SET EXERCISE –
Reproduce the listing below line for line, keeping every character unchanged.
[start of DATA LISTING]
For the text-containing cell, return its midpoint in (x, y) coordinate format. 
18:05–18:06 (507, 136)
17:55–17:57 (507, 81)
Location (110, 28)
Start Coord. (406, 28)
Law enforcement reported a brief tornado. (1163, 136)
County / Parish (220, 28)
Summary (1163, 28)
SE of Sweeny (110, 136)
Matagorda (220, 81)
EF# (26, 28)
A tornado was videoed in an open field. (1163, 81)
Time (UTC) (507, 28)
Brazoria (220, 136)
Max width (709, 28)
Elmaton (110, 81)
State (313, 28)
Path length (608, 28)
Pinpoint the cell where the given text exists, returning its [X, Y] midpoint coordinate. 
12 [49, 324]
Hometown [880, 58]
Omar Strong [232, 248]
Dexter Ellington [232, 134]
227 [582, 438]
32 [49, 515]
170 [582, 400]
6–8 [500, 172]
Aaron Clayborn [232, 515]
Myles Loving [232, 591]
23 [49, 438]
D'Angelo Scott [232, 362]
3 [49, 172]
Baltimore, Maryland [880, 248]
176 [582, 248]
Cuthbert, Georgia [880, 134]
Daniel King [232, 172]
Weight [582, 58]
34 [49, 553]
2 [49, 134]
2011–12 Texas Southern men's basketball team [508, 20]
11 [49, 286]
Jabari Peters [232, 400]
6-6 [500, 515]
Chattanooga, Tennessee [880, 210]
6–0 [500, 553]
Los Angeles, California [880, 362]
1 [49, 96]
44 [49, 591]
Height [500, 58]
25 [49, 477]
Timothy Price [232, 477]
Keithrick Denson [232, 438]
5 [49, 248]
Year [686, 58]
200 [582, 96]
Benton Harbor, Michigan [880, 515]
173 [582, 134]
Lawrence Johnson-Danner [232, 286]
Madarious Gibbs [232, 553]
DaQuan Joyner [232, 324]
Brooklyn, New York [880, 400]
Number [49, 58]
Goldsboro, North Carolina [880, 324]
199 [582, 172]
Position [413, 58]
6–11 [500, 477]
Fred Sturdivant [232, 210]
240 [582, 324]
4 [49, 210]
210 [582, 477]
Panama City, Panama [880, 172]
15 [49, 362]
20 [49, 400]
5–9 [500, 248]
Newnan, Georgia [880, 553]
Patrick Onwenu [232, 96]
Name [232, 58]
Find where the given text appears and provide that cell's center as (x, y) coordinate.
[end of DATA LISTING]
SOLUTION TO THIS EXERCISE –
For the text-containing cell, return its midpoint in (x, y) coordinate format. 
18:05–18:06 (507, 136)
17:55–17:57 (507, 81)
Location (110, 28)
Start Coord. (406, 28)
Law enforcement reported a brief tornado. (1163, 136)
County / Parish (220, 28)
Summary (1163, 28)
SE of Sweeny (110, 136)
Matagorda (220, 81)
EF# (26, 28)
A tornado was videoed in an open field. (1163, 81)
Time (UTC) (507, 28)
Brazoria (220, 136)
Max width (709, 28)
Elmaton (110, 81)
State (313, 28)
Path length (608, 28)
Pinpoint the cell where the given text exists, returning its [X, Y] midpoint coordinate. 
12 [49, 324]
Hometown [880, 58]
Omar Strong [232, 248]
Dexter Ellington [232, 134]
227 [582, 438]
32 [49, 515]
170 [582, 400]
6–8 [500, 172]
Aaron Clayborn [232, 515]
Myles Loving [232, 591]
23 [49, 438]
D'Angelo Scott [232, 362]
3 [49, 172]
Baltimore, Maryland [880, 248]
176 [582, 248]
Cuthbert, Georgia [880, 134]
Daniel King [232, 172]
Weight [582, 58]
34 [49, 553]
2 [49, 134]
2011–12 Texas Southern men's basketball team [508, 20]
11 [49, 286]
Jabari Peters [232, 400]
6-6 [500, 515]
Chattanooga, Tennessee [880, 210]
6–0 [500, 553]
Los Angeles, California [880, 362]
1 [49, 96]
44 [49, 591]
Height [500, 58]
25 [49, 477]
Timothy Price [232, 477]
Keithrick Denson [232, 438]
5 [49, 248]
Year [686, 58]
200 [582, 96]
Benton Harbor, Michigan [880, 515]
173 [582, 134]
Lawrence Johnson-Danner [232, 286]
Madarious Gibbs [232, 553]
DaQuan Joyner [232, 324]
Brooklyn, New York [880, 400]
Number [49, 58]
Goldsboro, North Carolina [880, 324]
199 [582, 172]
Position [413, 58]
6–11 [500, 477]
Fred Sturdivant [232, 210]
240 [582, 324]
4 [49, 210]
210 [582, 477]
Panama City, Panama [880, 172]
15 [49, 362]
20 [49, 400]
5–9 [500, 248]
Newnan, Georgia [880, 553]
Patrick Onwenu [232, 96]
Name [232, 58]
Find where the given text appears and provide that cell's center as (x, y) coordinate.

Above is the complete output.